- Opening Delimiter -

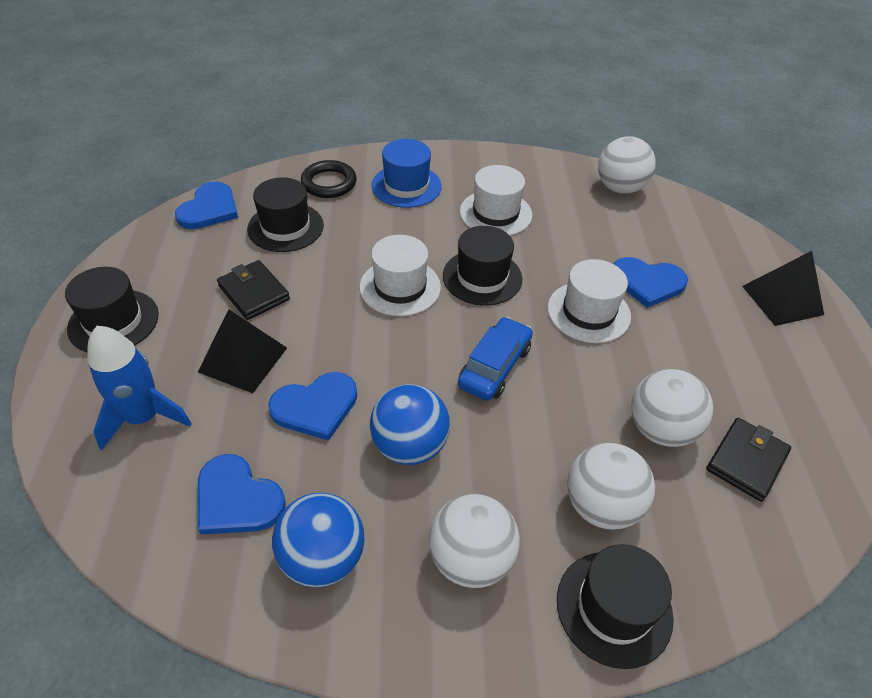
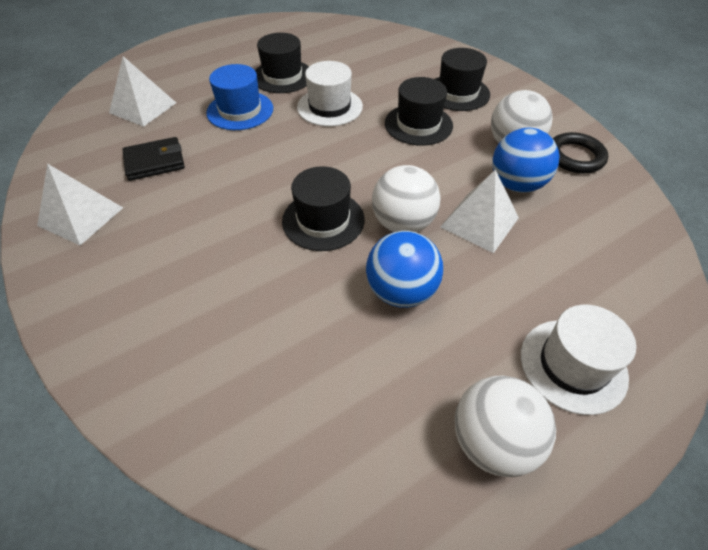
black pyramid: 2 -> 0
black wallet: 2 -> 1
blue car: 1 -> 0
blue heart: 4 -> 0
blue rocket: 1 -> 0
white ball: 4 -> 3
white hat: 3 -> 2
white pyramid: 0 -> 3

- Closing Delimiter -
- Opening Delimiter -

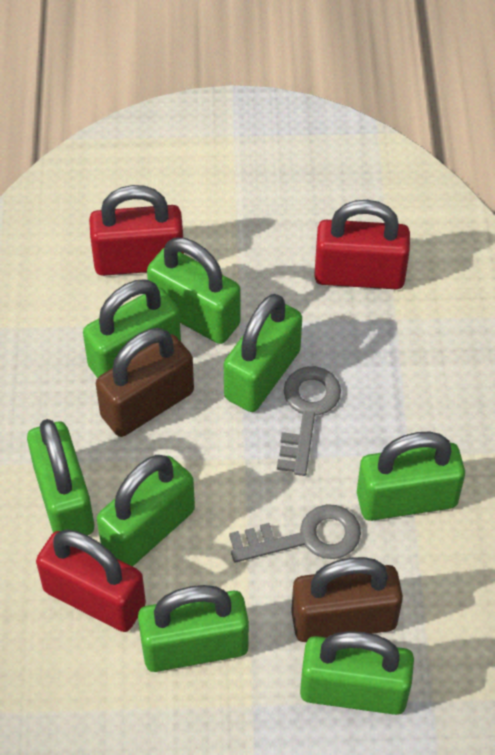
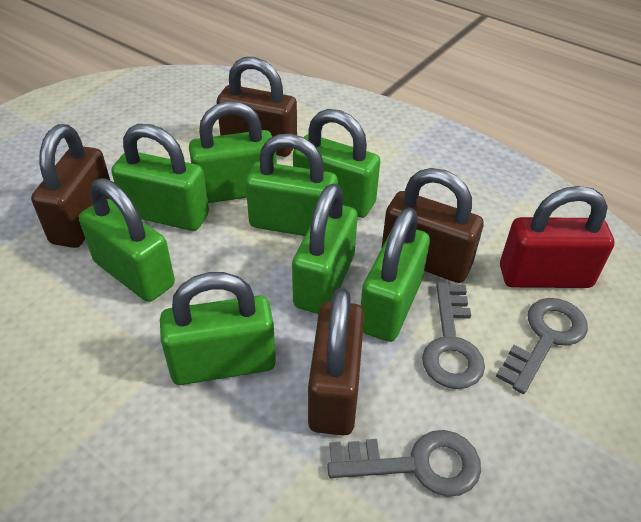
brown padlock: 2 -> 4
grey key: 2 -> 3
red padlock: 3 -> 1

- Closing Delimiter -

* Exercise prompt *
Begin with the line above that has "black wallet: 2 -> 1" and continue through the line that has "white pyramid: 0 -> 3", setting each one down exactly. Stop there.

* Result of this task *
black wallet: 2 -> 1
blue car: 1 -> 0
blue heart: 4 -> 0
blue rocket: 1 -> 0
white ball: 4 -> 3
white hat: 3 -> 2
white pyramid: 0 -> 3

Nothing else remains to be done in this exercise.